**The problem**: Given the material below, return only the lines starting at the line with "pos2: [658, 307, 63, 60]" and ending at the line with "pos2: [829, 446, 71, 61]", exactly as they appear.

**Input material**:
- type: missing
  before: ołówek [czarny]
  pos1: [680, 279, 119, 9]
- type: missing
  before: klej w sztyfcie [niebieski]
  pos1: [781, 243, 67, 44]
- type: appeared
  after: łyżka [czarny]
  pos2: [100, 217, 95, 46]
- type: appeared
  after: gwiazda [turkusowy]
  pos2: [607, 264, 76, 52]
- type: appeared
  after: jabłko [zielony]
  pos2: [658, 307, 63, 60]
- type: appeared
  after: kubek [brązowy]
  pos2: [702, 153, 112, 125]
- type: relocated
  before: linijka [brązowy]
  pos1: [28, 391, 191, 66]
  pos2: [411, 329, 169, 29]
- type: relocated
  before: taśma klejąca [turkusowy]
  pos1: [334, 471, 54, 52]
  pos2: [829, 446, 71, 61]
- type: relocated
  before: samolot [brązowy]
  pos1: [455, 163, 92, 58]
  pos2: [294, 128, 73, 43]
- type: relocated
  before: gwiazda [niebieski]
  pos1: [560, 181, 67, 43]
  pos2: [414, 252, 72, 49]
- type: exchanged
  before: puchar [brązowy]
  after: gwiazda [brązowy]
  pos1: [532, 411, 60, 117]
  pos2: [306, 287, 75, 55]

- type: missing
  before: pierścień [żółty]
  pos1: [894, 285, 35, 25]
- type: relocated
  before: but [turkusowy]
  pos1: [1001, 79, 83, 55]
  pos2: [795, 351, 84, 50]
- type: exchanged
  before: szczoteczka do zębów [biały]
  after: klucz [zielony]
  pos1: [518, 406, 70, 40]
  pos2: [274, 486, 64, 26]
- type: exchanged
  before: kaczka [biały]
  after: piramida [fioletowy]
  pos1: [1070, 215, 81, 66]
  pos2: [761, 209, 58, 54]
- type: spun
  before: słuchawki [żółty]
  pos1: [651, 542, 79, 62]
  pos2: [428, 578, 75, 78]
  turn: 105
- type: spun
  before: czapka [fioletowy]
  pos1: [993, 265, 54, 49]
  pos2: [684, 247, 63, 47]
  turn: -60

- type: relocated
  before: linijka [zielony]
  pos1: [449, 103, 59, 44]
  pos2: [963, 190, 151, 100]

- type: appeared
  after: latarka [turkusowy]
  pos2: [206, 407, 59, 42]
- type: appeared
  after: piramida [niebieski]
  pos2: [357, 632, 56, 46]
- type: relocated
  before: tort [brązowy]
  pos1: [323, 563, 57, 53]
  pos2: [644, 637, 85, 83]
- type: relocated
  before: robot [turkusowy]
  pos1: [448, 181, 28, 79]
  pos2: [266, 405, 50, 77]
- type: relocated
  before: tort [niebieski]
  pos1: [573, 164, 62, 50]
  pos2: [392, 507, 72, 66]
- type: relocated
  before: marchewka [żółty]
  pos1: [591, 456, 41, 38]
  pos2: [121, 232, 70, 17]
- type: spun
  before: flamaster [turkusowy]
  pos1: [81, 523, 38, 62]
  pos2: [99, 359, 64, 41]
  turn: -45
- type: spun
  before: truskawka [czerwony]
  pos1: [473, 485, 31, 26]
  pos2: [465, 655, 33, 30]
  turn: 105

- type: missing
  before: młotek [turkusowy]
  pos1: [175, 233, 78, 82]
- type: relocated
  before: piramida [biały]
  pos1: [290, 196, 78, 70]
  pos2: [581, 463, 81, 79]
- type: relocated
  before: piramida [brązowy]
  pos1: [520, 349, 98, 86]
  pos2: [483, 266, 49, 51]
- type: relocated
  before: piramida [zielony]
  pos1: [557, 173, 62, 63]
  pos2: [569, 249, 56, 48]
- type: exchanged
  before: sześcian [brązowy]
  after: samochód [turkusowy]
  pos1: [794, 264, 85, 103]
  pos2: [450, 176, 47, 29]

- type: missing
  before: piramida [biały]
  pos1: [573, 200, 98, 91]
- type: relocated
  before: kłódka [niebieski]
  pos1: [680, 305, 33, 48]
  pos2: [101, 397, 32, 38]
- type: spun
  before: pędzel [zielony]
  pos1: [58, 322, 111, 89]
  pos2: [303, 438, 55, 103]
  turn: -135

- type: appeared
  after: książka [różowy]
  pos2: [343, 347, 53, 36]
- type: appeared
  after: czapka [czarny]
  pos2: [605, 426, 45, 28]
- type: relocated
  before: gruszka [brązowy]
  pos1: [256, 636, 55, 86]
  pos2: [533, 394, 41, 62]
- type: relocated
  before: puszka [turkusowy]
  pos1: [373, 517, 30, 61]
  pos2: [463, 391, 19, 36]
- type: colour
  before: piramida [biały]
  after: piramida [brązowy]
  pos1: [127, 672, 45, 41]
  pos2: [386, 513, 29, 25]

**Result for this exercise**:
  pos2: [658, 307, 63, 60]
- type: appeared
  after: kubek [brązowy]
  pos2: [702, 153, 112, 125]
- type: relocated
  before: linijka [brązowy]
  pos1: [28, 391, 191, 66]
  pos2: [411, 329, 169, 29]
- type: relocated
  before: taśma klejąca [turkusowy]
  pos1: [334, 471, 54, 52]
  pos2: [829, 446, 71, 61]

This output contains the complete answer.